• [WHAT THE TASK ASKS]
Edit the lines from the one containing "For each provided" through the end of the items, both ends included, changing "midpoint" to "center point" and nothing else. Leave the pictures out of your answer.

• [EXERCISE DATA]
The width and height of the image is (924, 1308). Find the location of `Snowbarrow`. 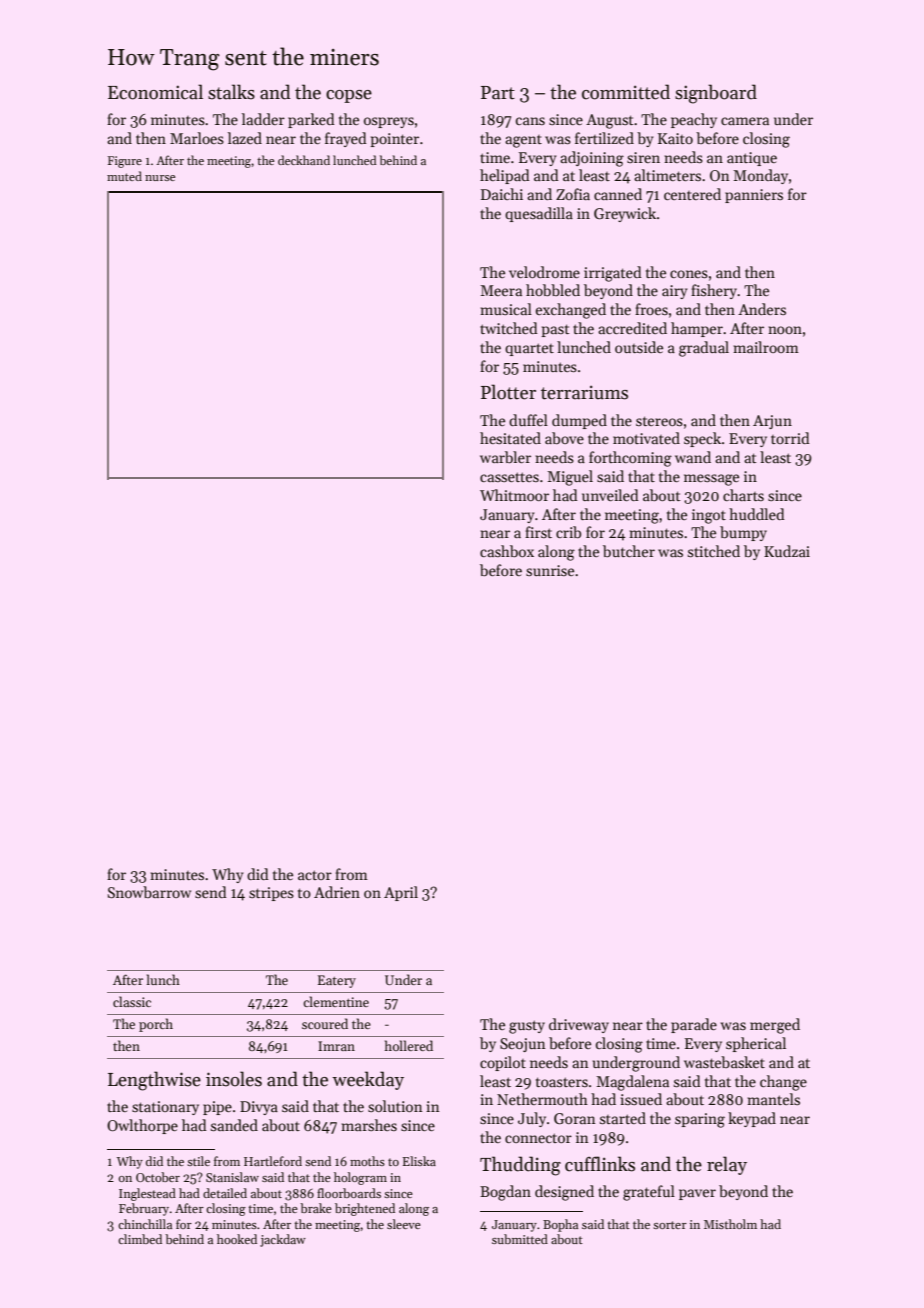

Snowbarrow is located at coordinates (149, 892).
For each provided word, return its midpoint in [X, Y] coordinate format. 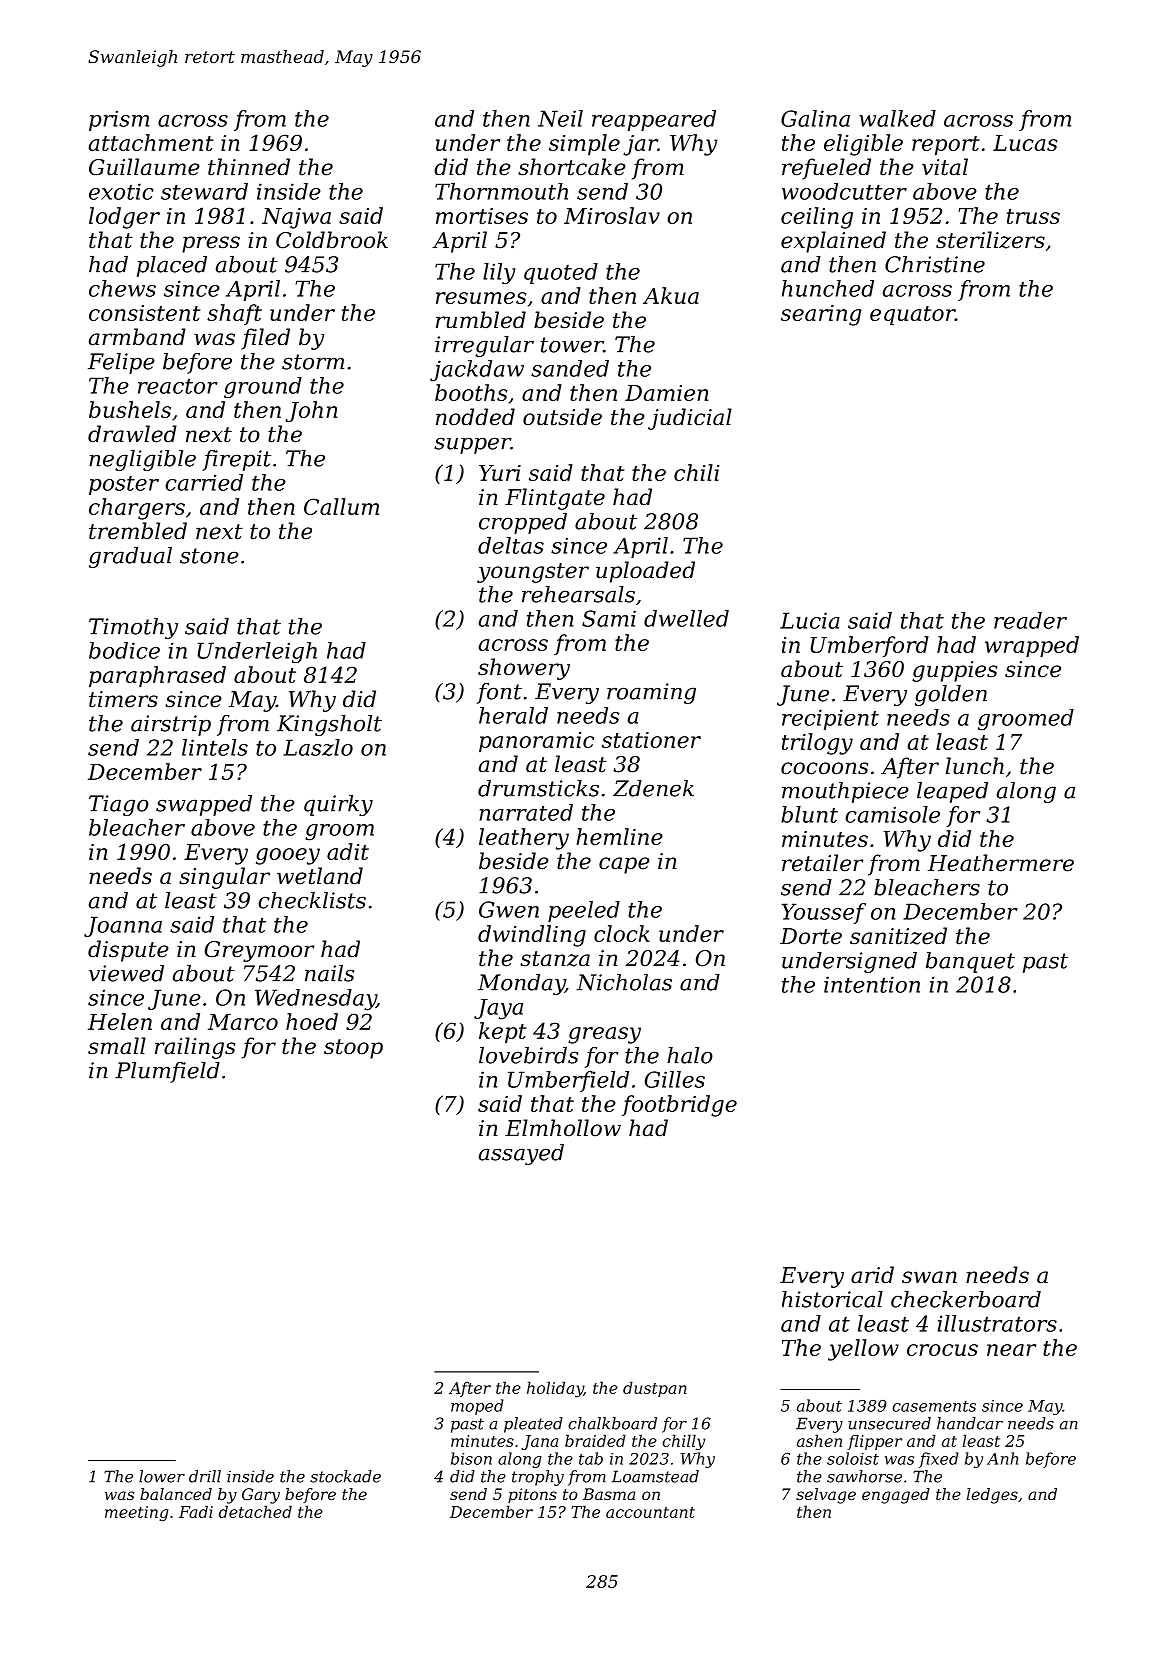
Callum [341, 506]
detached [255, 1511]
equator [912, 316]
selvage [826, 1496]
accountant [650, 1512]
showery [524, 669]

• [FINISHED EXERCISE]
For each provided word, return its center point in [X, Y] coordinate format. 
Callum [341, 506]
detached [255, 1511]
equator [912, 316]
selvage [826, 1496]
accountant [650, 1512]
showery [524, 669]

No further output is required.